--- What the task requires ---
Scan the listing beneath this sentence. Report each line with the word "NAND".

--- Data extract ---
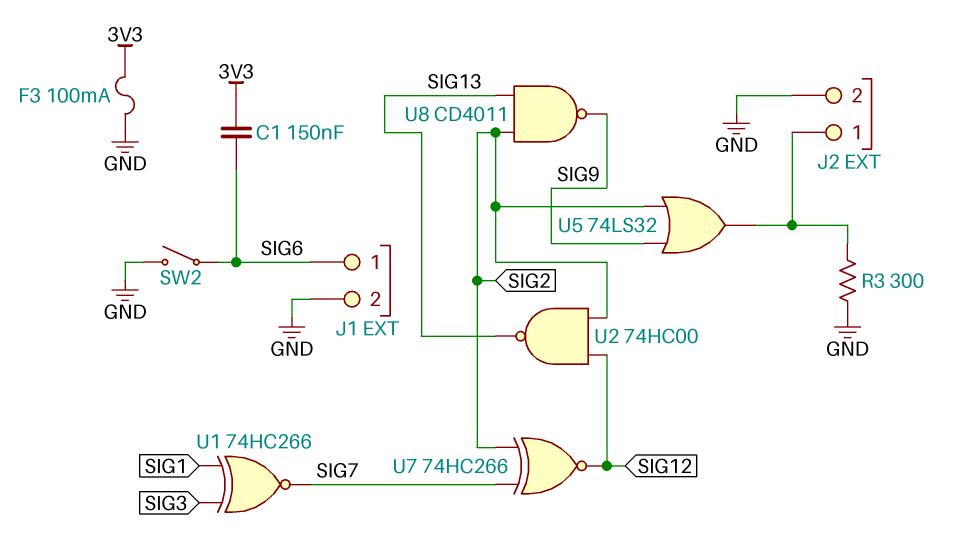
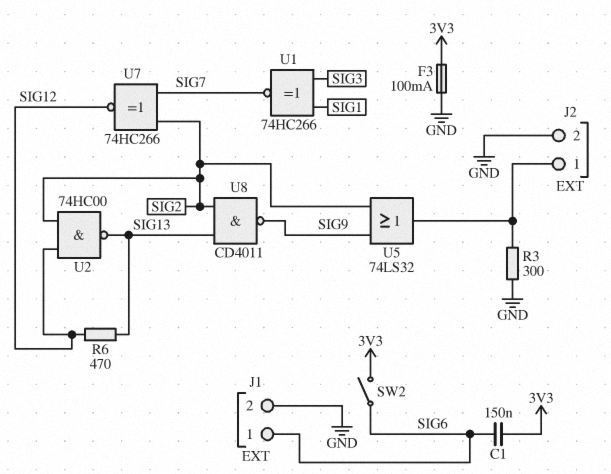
R6: none -> 470 (SIG12, SIG13)
SW2: switch (GND, SIG6) -> switch (3V3, SIG6)

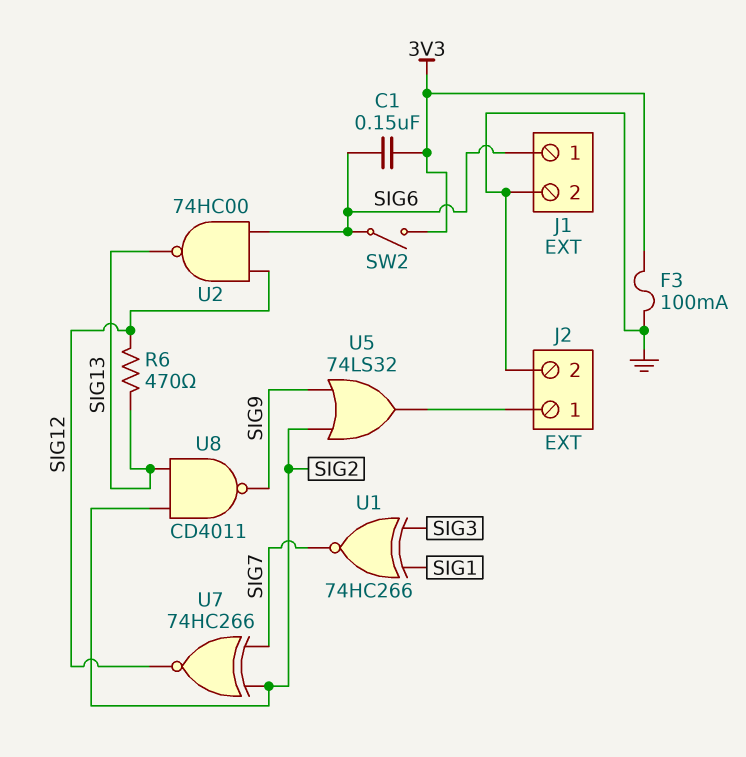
R3: 300 (GND, J2/1) -> none
U2: NAND 74HC00 (in SIG2, in SIG12, out SIG13) -> NAND 74HC00 (in SIG6, in SIG12, out SIG13)

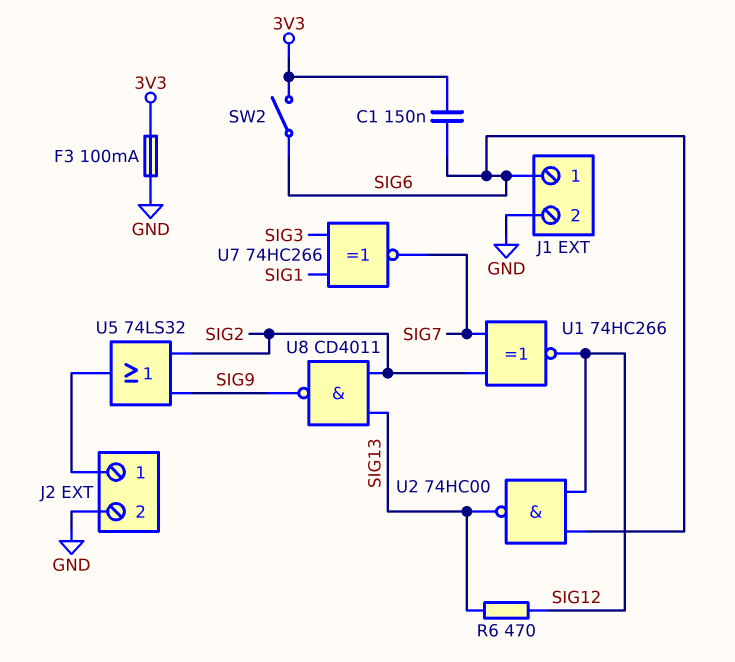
U1: XNOR 74HC266 (in SIG1, in SIG3, out SIG7) -> XNOR 74HC266 (in SIG2, in SIG7, out SIG12)
U7: XNOR 74HC266 (in SIG2, in SIG7, out SIG12) -> XNOR 74HC266 (in SIG1, in SIG3, out SIG7)

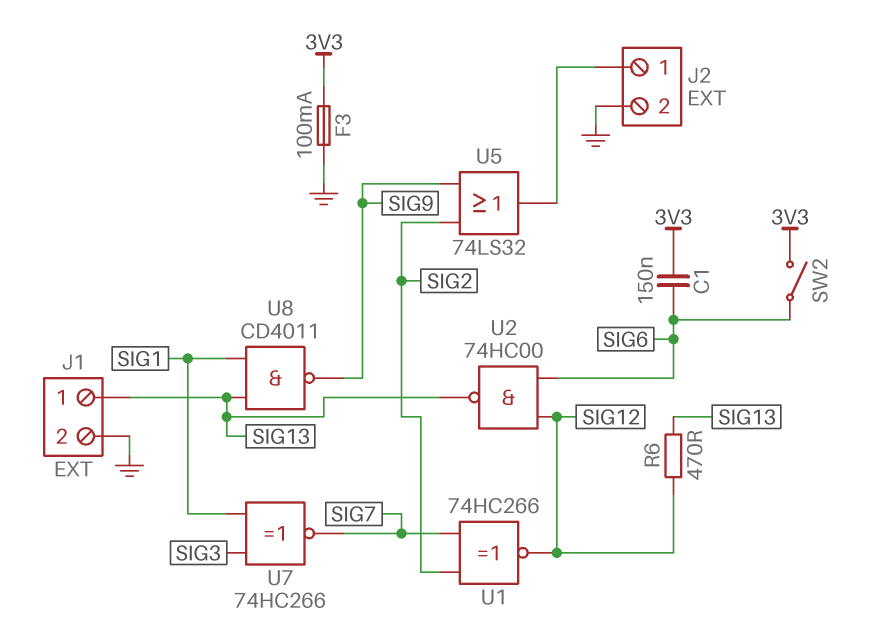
J1 pin 1: SIG6 -> SIG13
U8: NAND CD4011 (in SIG2, in SIG13, out SIG9) -> NAND CD4011 (in SIG1, in SIG13, out SIG9)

--- Reply to the task ---
U2: NAND 74HC00 (in SIG2, in SIG12, out SIG13) -> NAND 74HC00 (in SIG6, in SIG12, out SIG13)
U8: NAND CD4011 (in SIG2, in SIG13, out SIG9) -> NAND CD4011 (in SIG1, in SIG13, out SIG9)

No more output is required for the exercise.